*Problem description*
Search the records for "blue" and copy each line that holds it.

Scene change data:
»»

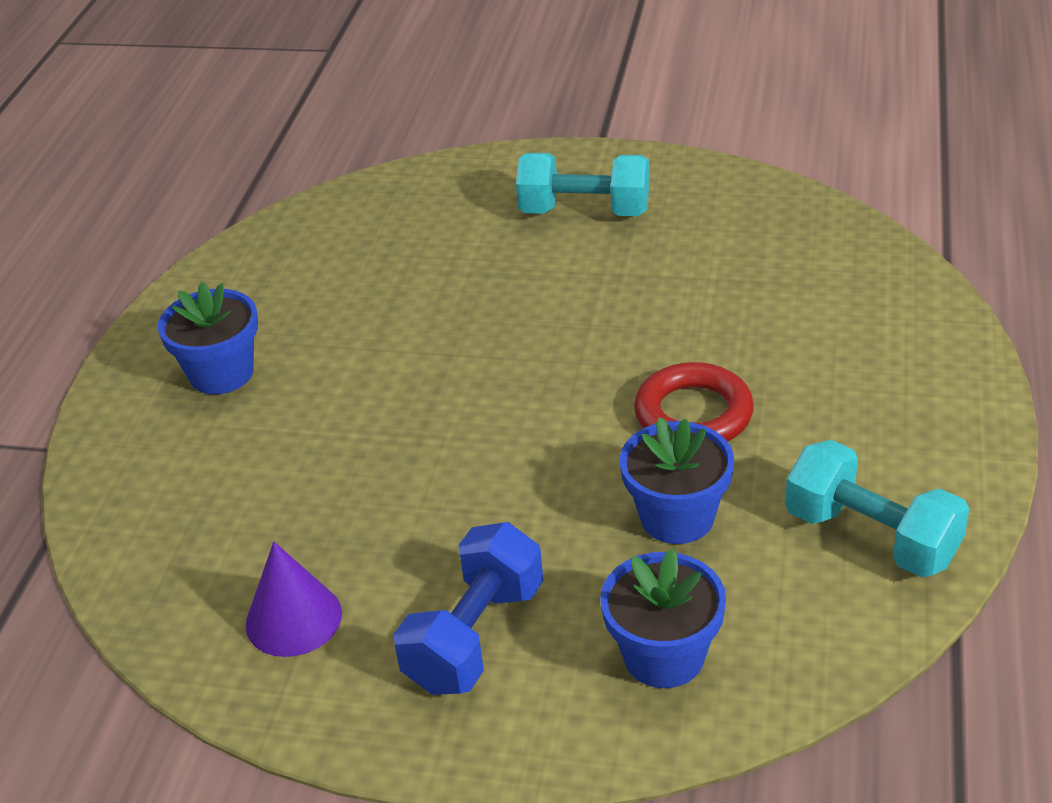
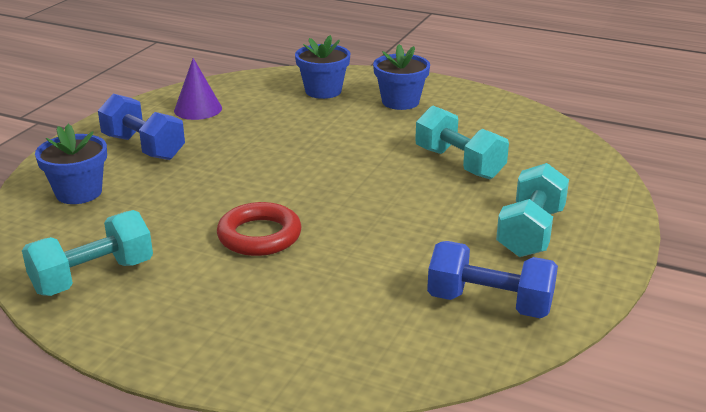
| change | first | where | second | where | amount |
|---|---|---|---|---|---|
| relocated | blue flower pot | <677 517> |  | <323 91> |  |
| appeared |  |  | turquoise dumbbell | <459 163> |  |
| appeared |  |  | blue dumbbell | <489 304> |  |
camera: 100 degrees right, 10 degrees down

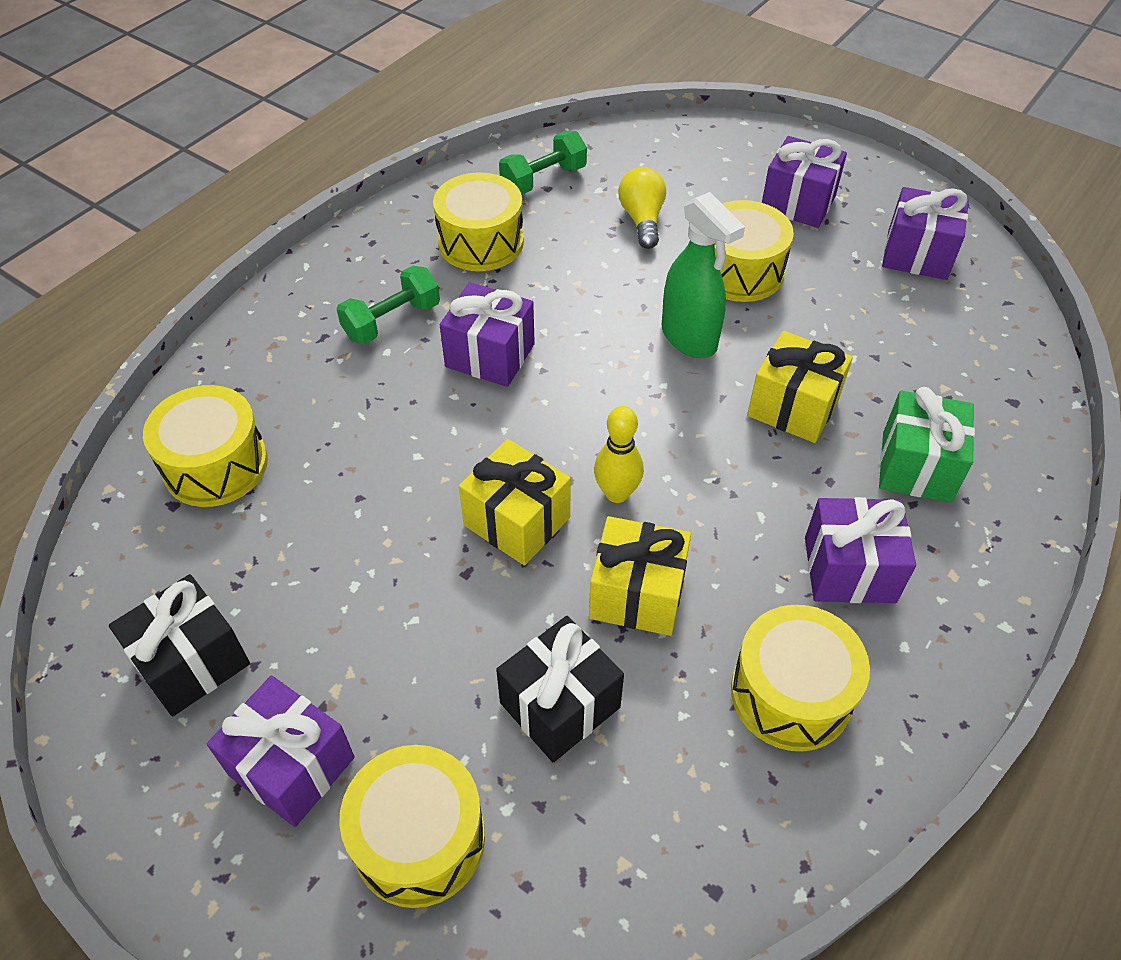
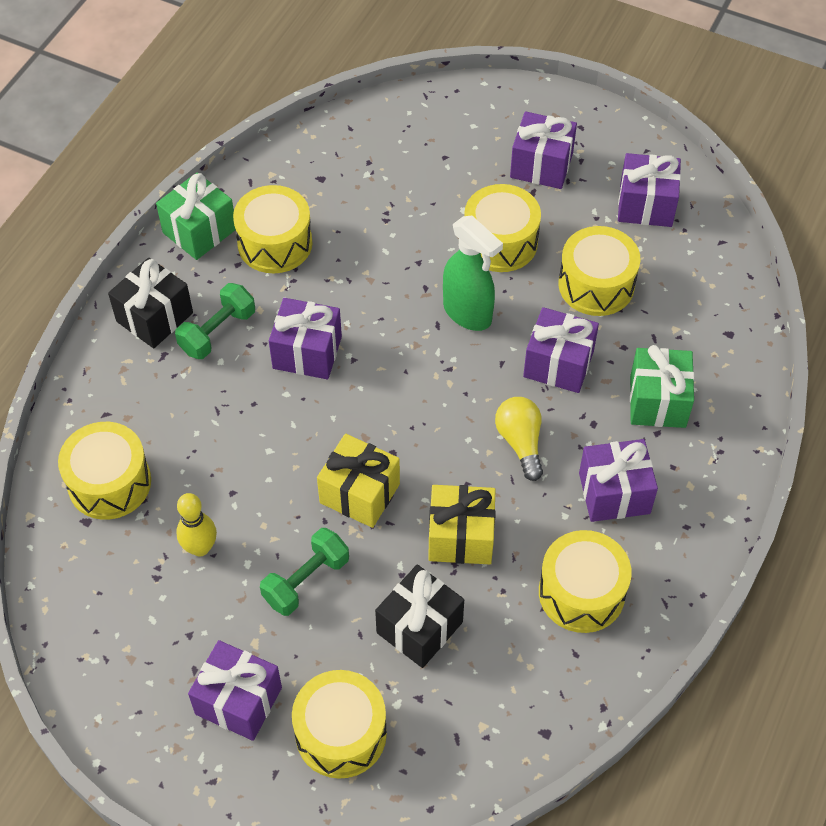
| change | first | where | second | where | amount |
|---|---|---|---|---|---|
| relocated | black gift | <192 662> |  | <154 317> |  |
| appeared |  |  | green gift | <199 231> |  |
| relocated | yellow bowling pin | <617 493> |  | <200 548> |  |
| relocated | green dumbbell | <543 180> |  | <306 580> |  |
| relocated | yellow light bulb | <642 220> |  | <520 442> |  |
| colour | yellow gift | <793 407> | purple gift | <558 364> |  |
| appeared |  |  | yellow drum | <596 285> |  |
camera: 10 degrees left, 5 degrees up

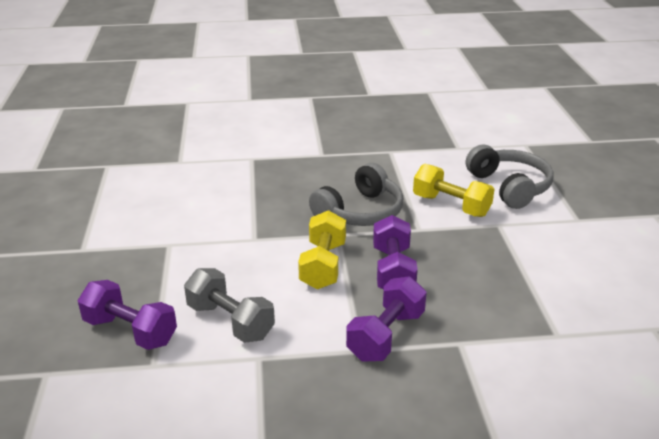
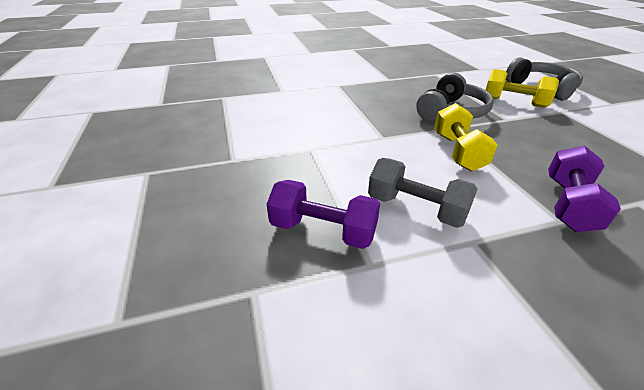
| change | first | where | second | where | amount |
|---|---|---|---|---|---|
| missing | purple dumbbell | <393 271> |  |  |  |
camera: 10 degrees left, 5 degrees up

««
»»

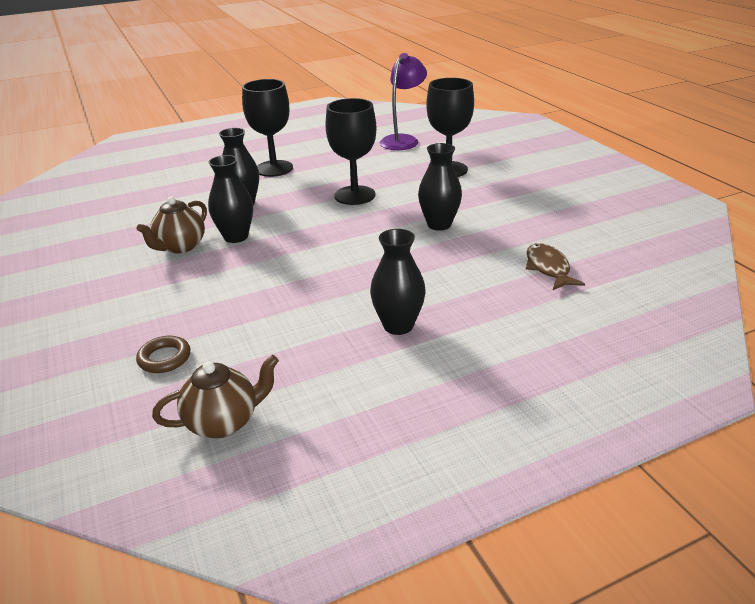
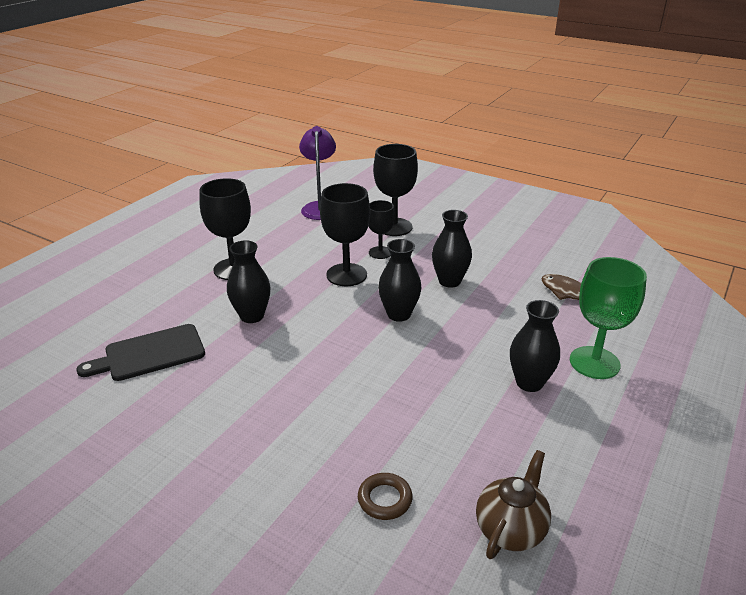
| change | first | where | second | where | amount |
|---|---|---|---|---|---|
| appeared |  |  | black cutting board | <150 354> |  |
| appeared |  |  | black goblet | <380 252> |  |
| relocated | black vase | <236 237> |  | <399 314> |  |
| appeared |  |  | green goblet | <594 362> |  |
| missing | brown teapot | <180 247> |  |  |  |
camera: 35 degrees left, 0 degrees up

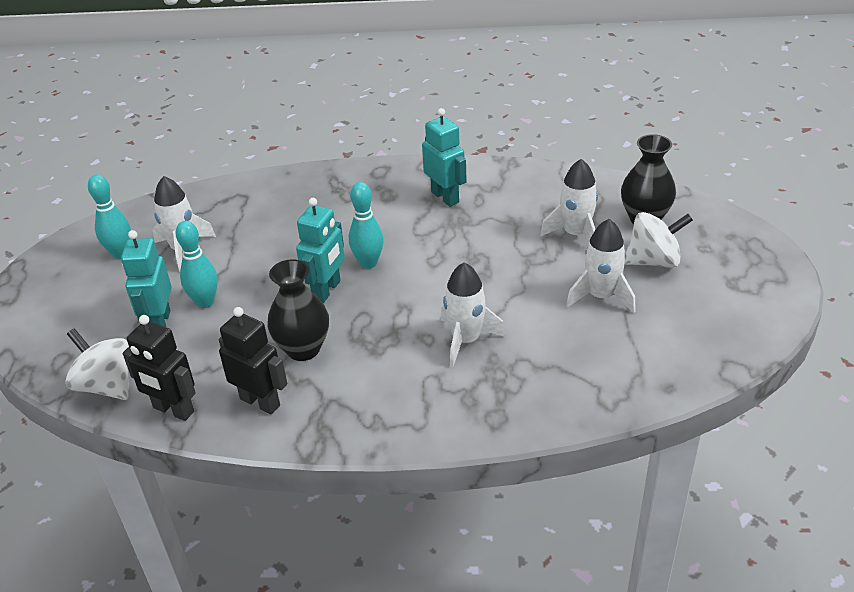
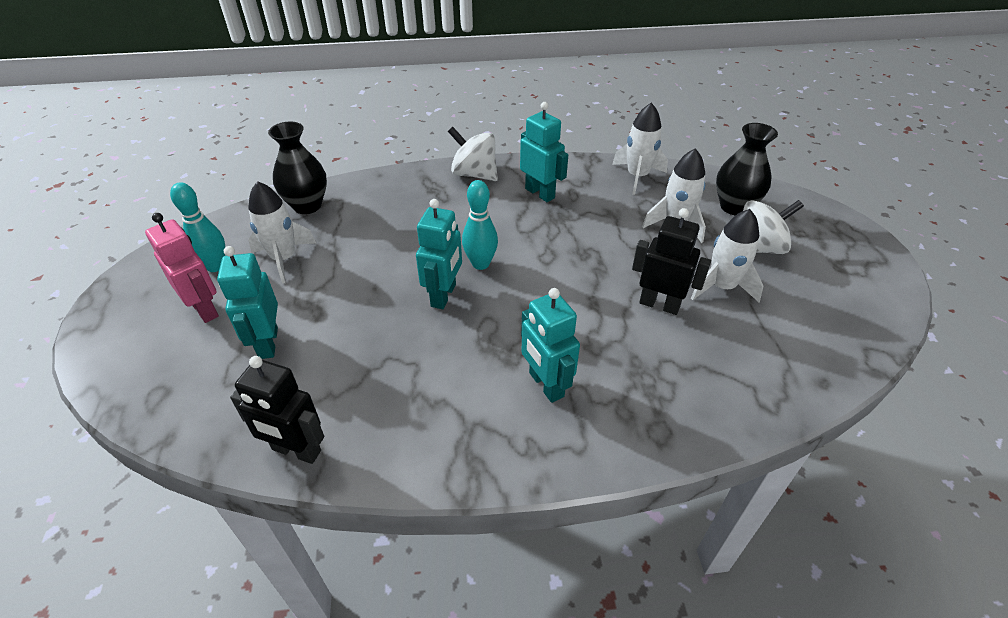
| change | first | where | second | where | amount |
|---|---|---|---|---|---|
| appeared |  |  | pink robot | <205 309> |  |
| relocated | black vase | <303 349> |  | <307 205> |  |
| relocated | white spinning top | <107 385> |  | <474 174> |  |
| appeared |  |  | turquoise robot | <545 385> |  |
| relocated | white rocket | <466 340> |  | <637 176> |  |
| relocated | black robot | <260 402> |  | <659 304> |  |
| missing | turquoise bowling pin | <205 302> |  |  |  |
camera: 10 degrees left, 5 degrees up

««

*Your response*
| relocated | blue flower pot | <677 517> |  | <323 91> |  |
| appeared |  |  | blue dumbbell | <489 304> |  |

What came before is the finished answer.